In the listing below, find each line with the string "black" and return it.

• Records provided:
::::::::::

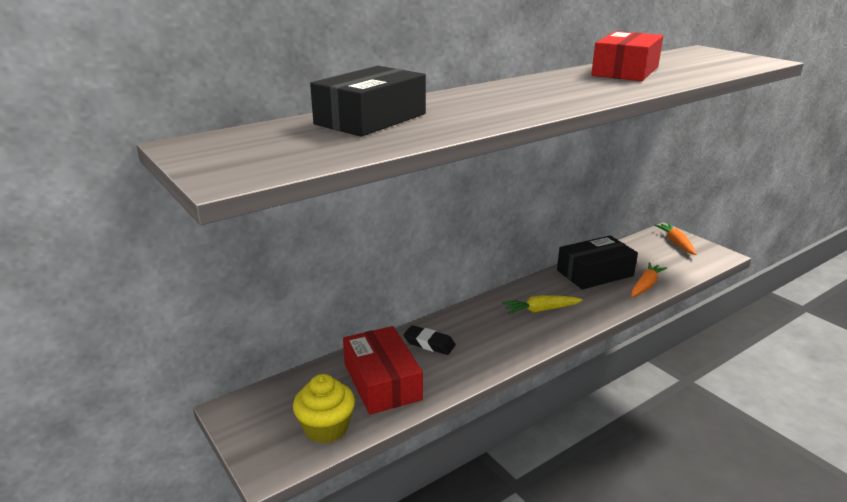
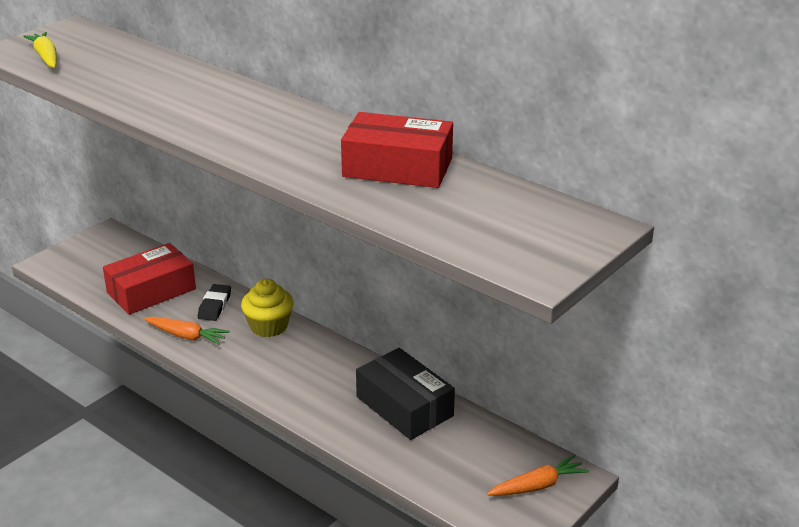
camera: 75 degrees right, 5 degrees up
(326, 428) = (89, 276): yellow cupcake -> yellow cupcake (269, 326)
(371, 119) = (146, 68): black box -> none
(540, 310) = (298, 368): yellow carrot -> yellow carrot (46, 57)
(646, 285) = (387, 450): orange carrot -> orange carrot (187, 336)

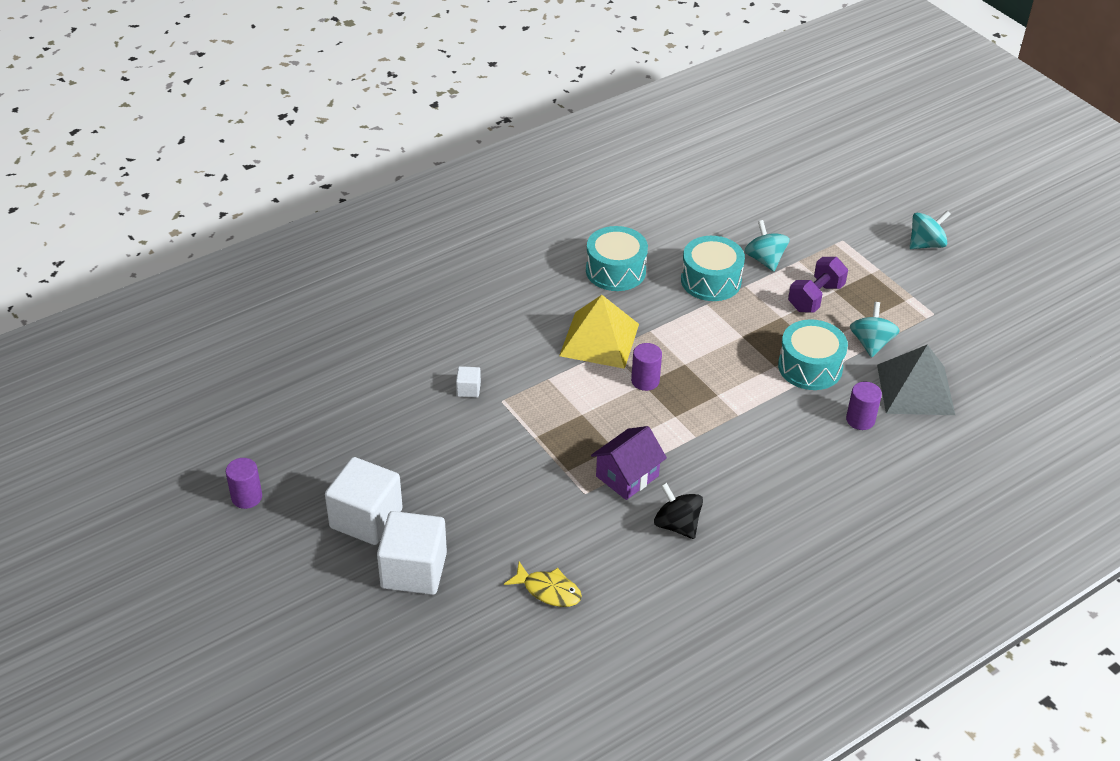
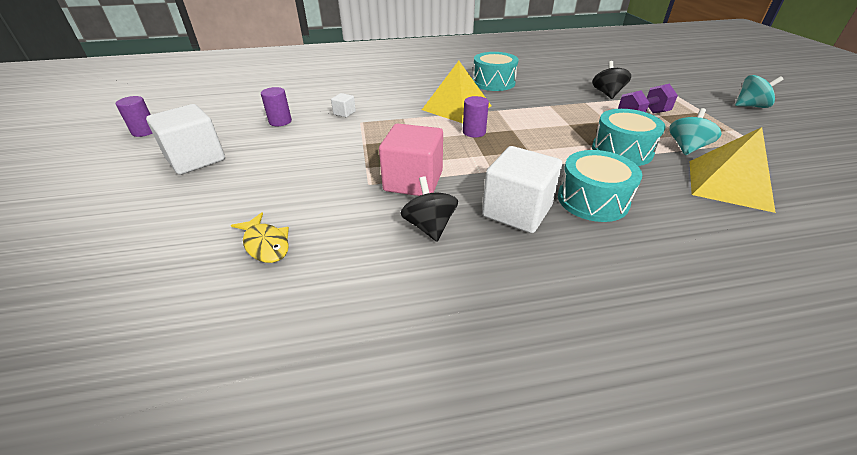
camera: 25 degrees right, 5 degrees down
(414, 570) = (183, 198): white cube -> white cube (517, 211)
(627, 476) = (413, 181): purple house -> pink cube
(711, 280) = (559, 96): turquoise drum -> turquoise drum (592, 200)
(765, 260) = (607, 94): turquoise spinning top -> black spinning top
(860, 420) = (661, 193): purple cylinder -> purple cylinder (280, 121)
(915, 389) = (728, 184): grey pyramid -> yellow pyramid

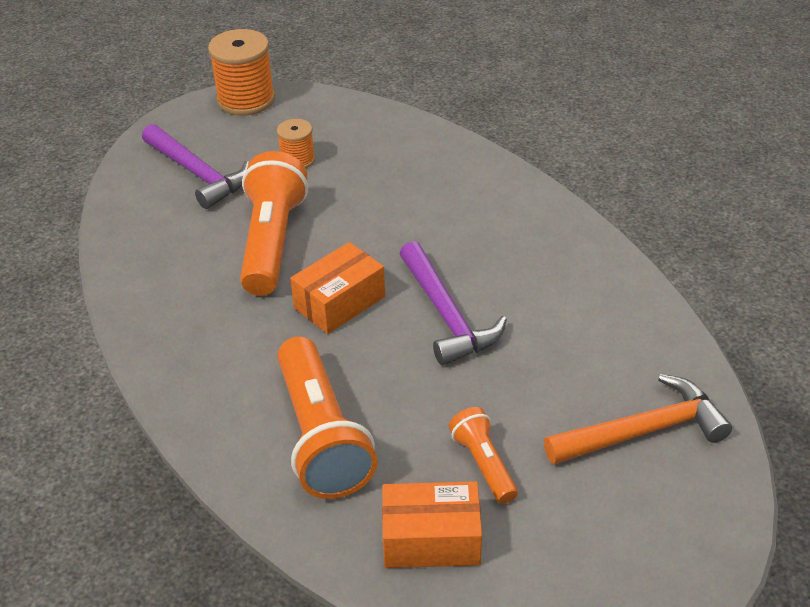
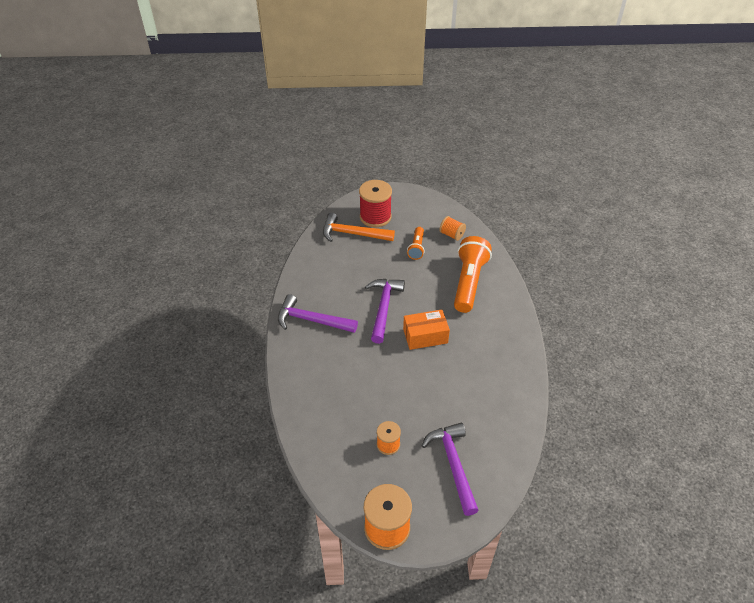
camera: 150 degrees left, 5 degrees up
(272, 241) = (436, 388): orange flashlight -> none
(431, 539) = (452, 235): orange box -> orange spool
(544, 246) = (311, 320): none -> purple hammer
(640, 500) = (375, 217): none -> red spool

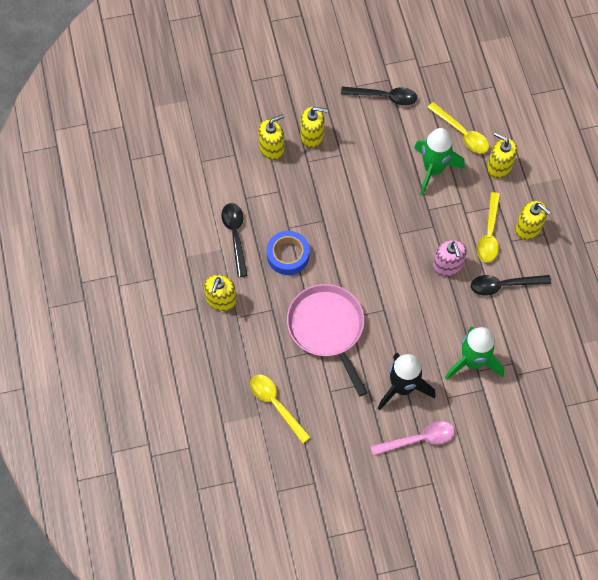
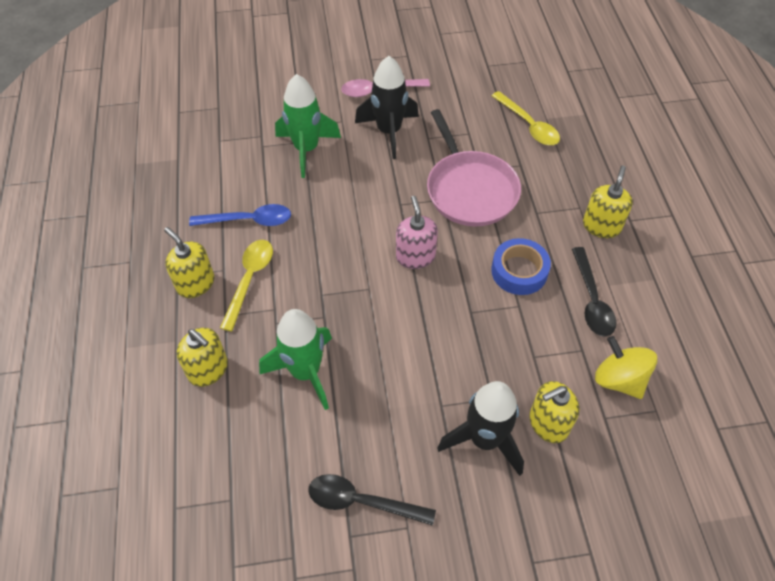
camera: 175 degrees left, 10 degrees down
(222, 179) = (619, 379): none -> yellow spinning top
(312, 136) = (484, 439): yellow soap dispenser -> black rocket
(447, 266) = (313, 246): pink soap dispenser -> pink soap dispenser (415, 256)
(462, 133) = (249, 426): yellow spoon -> none
(503, 285) = (249, 220): black spoon -> blue spoon

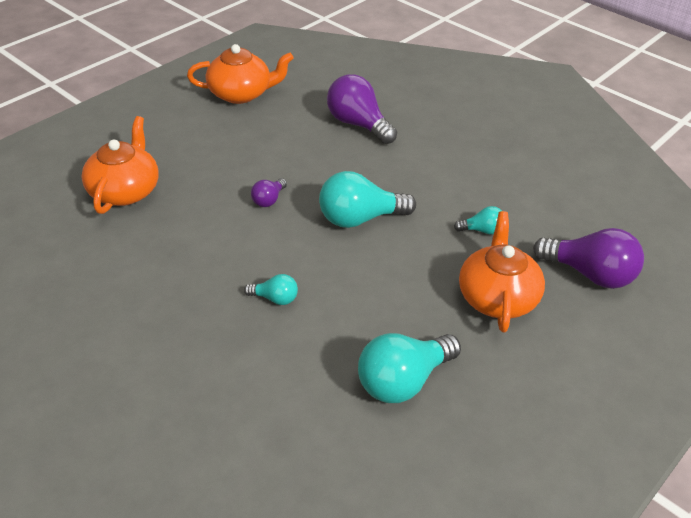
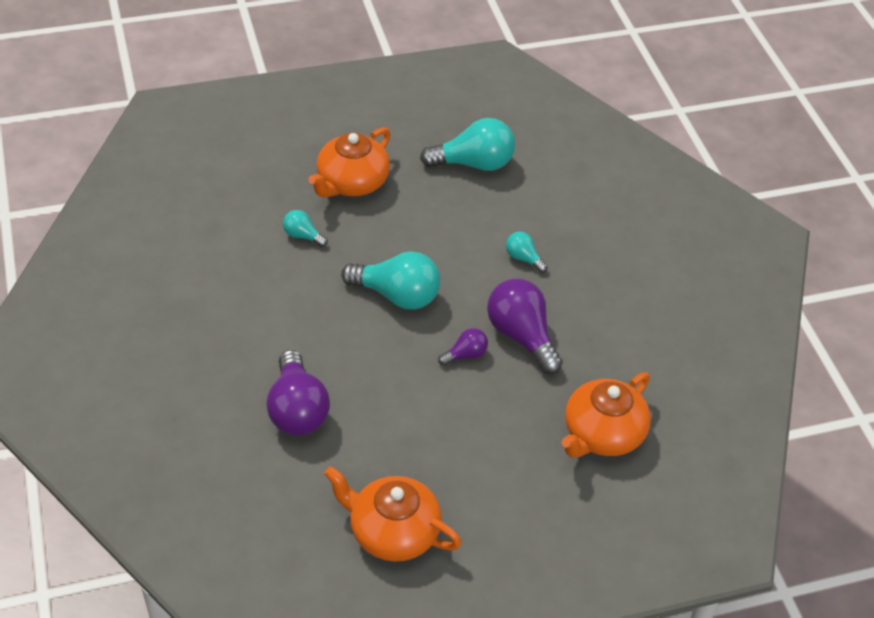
camera: 150 degrees left, 5 degrees up
(590, 274) = (261, 166): purple light bulb -> purple light bulb (521, 336)

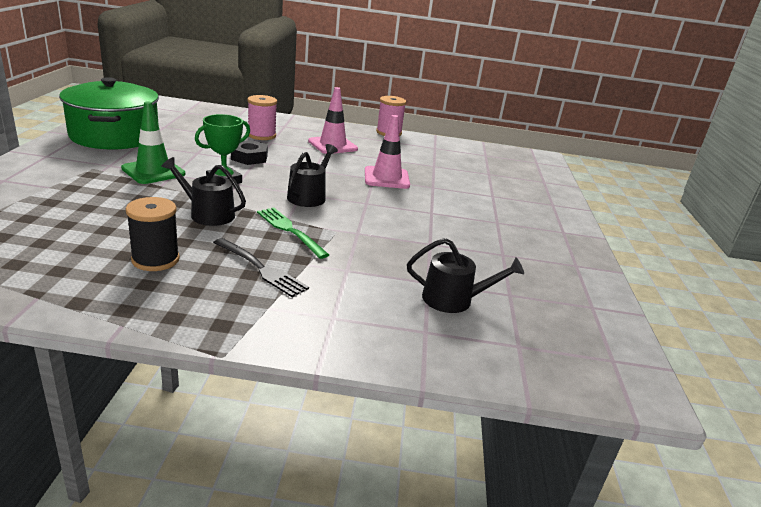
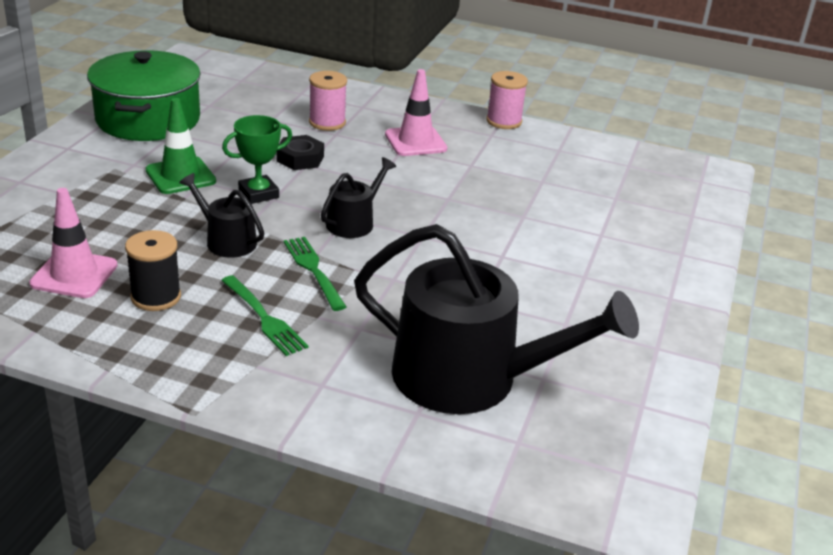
camera: 15 degrees right, 5 degrees up
(261, 268) = (264, 318): black fork -> green fork
(386, 178) = (466, 199): pink traffic cone -> pink traffic cone (74, 274)
(453, 299) = (470, 378): black watering can -> black watering can, size x2.14

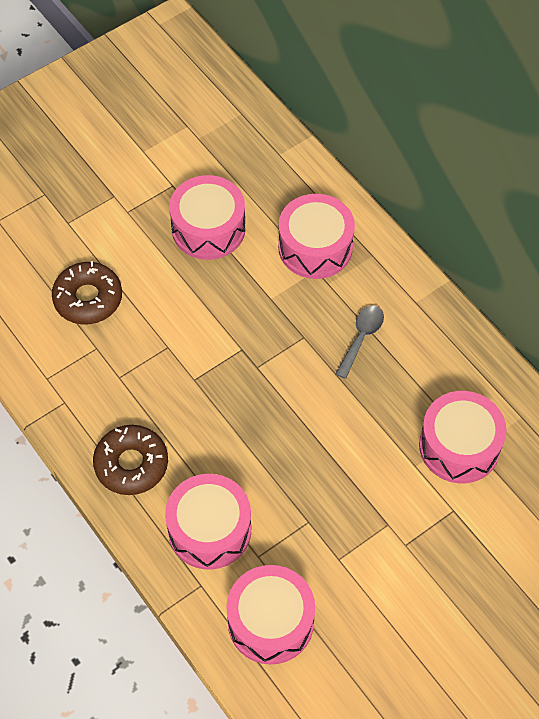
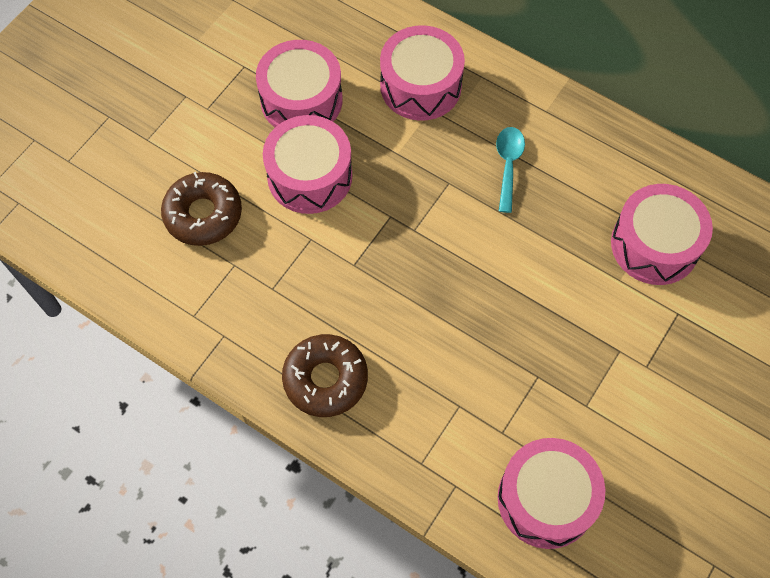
camera: 20 degrees left, 5 degrees up
(209, 530) = (439, 422): pink drum -> pink drum (310, 176)
(361, 338) = (508, 165): grey spoon -> turquoise spoon

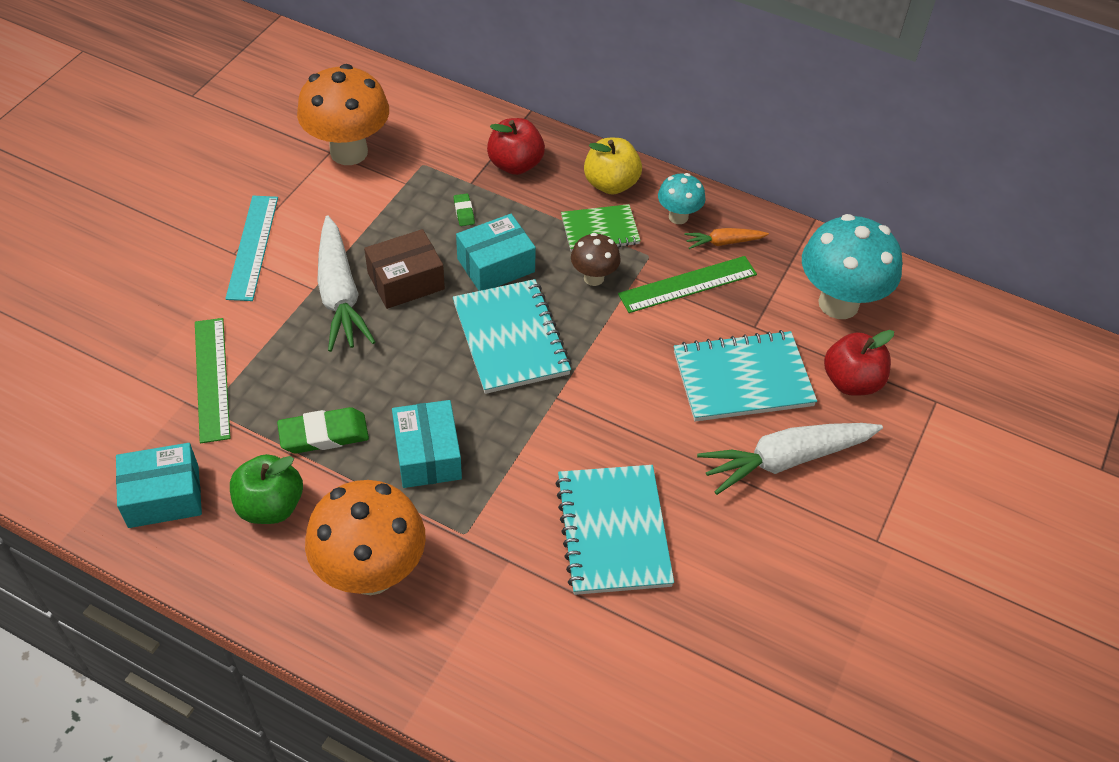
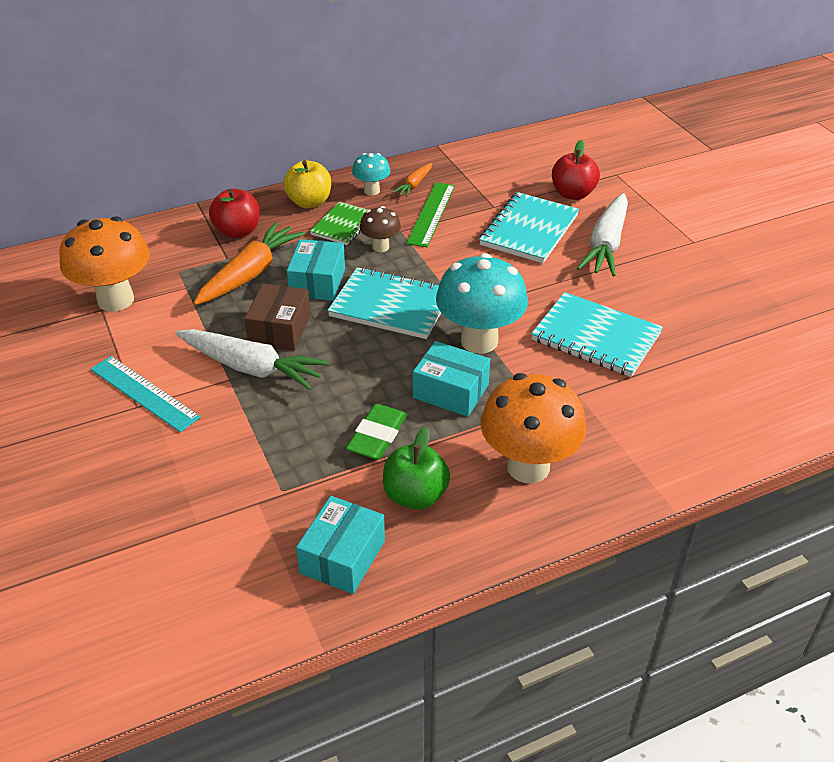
camera: 50 degrees left, 10 degrees down
(212, 379) = (253, 475): green ruler -> none
(464, 212) = (250, 273): green eraser -> orange carrot
(838, 303) = (510, 169): turquoise mushroom -> turquoise mushroom (479, 341)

::::::::::

• Answer space:
(371, 119) = (146, 68): black box -> none
(765, 260) = (607, 94): turquoise spinning top -> black spinning top
(312, 136) = (484, 439): yellow soap dispenser -> black rocket
(503, 285) = (249, 220): black spoon -> blue spoon
(261, 268) = (264, 318): black fork -> green fork
(453, 299) = (470, 378): black watering can -> black watering can, size x2.14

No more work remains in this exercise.